/---

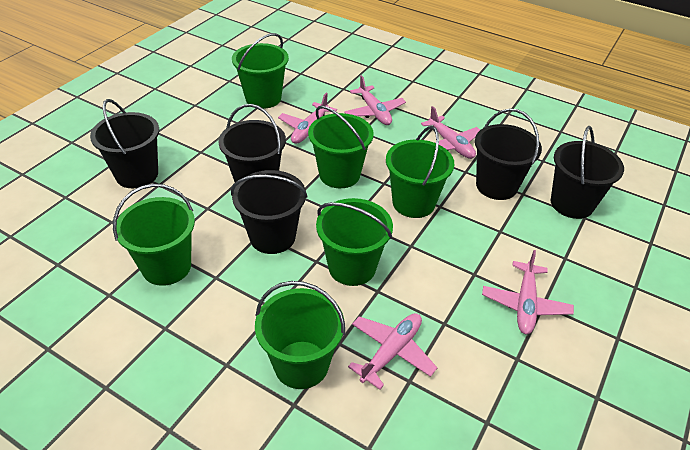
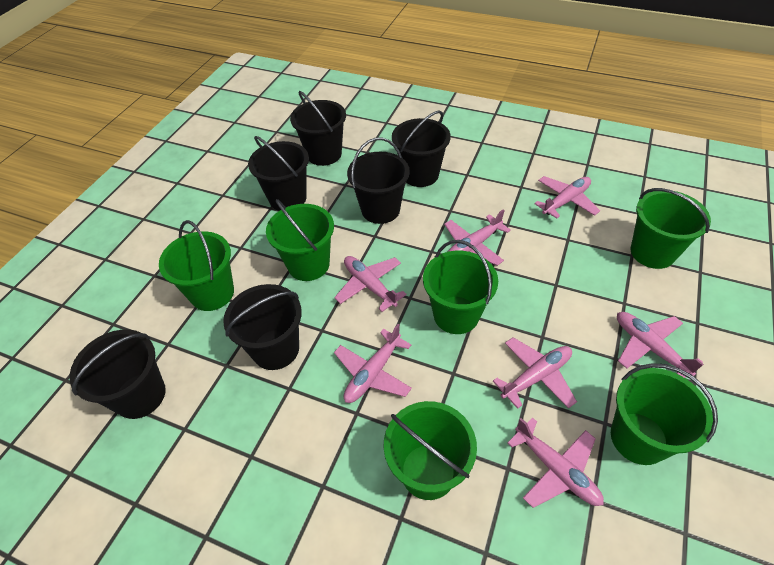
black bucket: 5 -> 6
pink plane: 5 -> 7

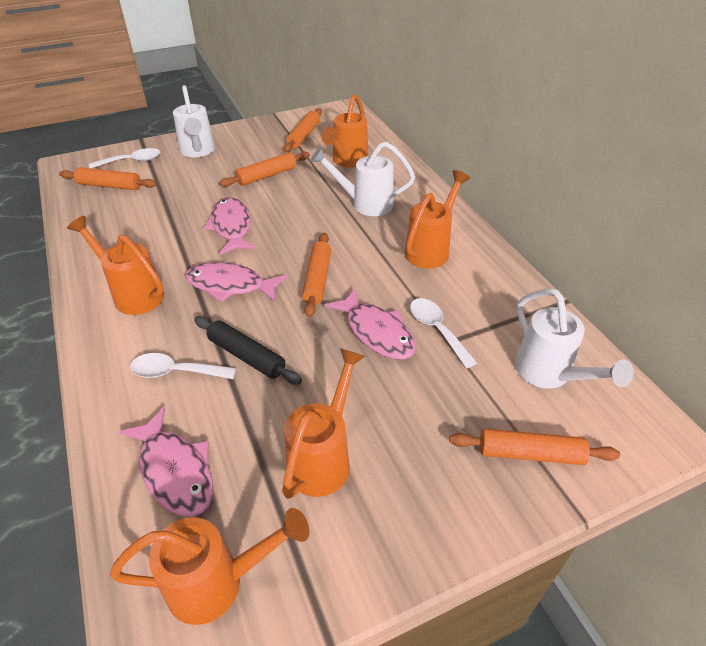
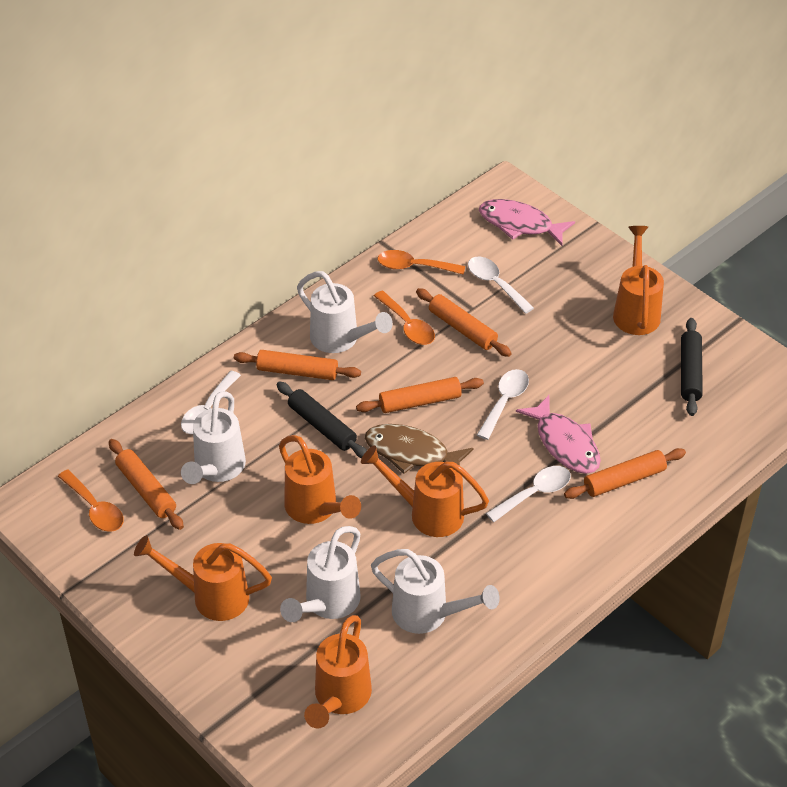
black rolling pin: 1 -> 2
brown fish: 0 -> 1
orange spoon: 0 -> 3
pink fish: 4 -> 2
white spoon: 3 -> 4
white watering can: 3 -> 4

\---

▶ [PROMPT]:
Of the lines above, show those in which "white" appears.

▶ [PROBLEM SOLUTION]:
white spoon: 3 -> 4
white watering can: 3 -> 4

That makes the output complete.